» **Record set**:
##############################

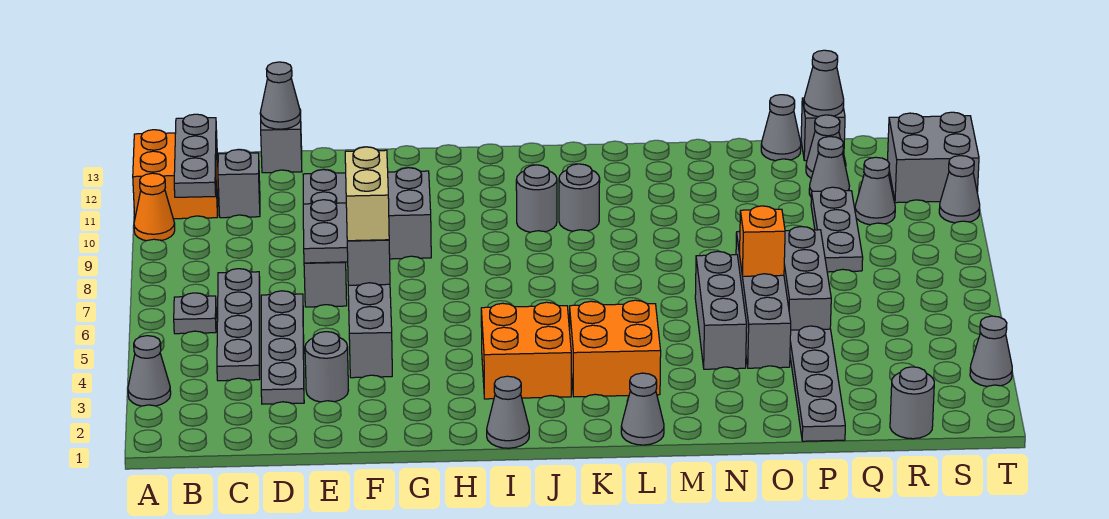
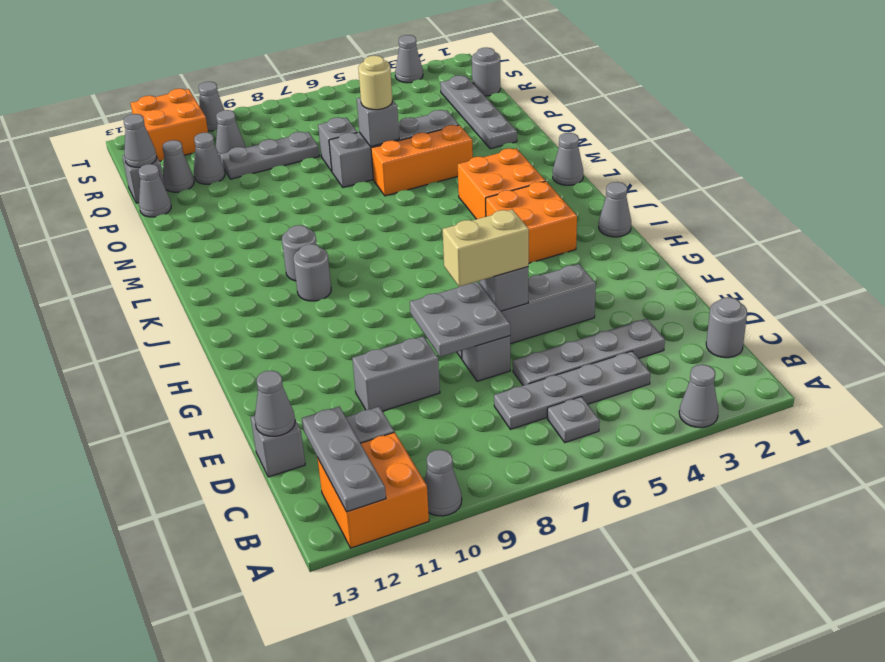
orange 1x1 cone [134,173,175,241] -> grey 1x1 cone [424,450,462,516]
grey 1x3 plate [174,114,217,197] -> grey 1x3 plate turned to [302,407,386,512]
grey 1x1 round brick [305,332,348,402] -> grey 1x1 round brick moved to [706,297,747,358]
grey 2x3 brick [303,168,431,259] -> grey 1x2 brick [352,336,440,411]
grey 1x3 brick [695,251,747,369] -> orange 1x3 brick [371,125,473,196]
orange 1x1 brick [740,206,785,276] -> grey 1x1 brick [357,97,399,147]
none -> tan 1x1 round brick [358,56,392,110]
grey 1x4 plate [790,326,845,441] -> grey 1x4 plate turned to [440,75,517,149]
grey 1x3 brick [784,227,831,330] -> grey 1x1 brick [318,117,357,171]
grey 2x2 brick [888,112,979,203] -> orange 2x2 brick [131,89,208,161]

##############################

» **Work item**: When a line in the records above holds "turned", that line is to be reported.

» **Exercise result**:
grey 1x3 plate [174,114,217,197] -> grey 1x3 plate turned to [302,407,386,512]
grey 1x4 plate [790,326,845,441] -> grey 1x4 plate turned to [440,75,517,149]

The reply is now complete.